►

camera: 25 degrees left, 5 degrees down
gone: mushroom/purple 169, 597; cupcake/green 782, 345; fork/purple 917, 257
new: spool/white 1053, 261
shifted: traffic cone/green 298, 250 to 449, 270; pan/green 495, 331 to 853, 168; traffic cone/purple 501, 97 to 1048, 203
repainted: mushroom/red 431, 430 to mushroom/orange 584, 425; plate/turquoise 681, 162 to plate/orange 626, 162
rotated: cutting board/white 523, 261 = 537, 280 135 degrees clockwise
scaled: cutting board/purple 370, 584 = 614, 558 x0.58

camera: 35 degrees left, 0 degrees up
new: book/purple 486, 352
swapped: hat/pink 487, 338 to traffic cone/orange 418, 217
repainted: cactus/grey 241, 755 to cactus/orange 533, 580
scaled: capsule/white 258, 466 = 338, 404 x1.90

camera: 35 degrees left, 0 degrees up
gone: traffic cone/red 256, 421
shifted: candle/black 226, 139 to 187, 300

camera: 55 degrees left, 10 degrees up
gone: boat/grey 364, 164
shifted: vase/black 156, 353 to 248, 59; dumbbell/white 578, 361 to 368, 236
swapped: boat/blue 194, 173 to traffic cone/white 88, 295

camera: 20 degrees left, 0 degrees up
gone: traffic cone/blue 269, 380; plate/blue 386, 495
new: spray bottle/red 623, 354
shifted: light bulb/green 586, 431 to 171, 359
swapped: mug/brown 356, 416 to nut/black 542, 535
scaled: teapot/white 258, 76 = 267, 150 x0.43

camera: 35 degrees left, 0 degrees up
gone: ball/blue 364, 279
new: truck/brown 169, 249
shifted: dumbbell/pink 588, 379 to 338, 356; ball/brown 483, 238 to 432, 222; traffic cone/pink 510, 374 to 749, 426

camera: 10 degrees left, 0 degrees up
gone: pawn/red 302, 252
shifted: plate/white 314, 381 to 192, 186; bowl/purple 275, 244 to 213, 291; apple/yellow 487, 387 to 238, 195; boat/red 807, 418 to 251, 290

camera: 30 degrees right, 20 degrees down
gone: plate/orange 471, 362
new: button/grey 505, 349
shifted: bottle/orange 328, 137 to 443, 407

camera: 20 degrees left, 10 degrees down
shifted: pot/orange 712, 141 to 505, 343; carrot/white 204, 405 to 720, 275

◄

**Instructions to follow:**
Please copy the lines in the records above between the one holding "repainted: mushroom/red 431, 430" and the one holding "rotated: cutting board/white", inclusive, exactly and with no other line.

**Final answer:**
repainted: mushroom/red 431, 430 to mushroom/orange 584, 425; plate/turquoise 681, 162 to plate/orange 626, 162
rotated: cutting board/white 523, 261 = 537, 280 135 degrees clockwise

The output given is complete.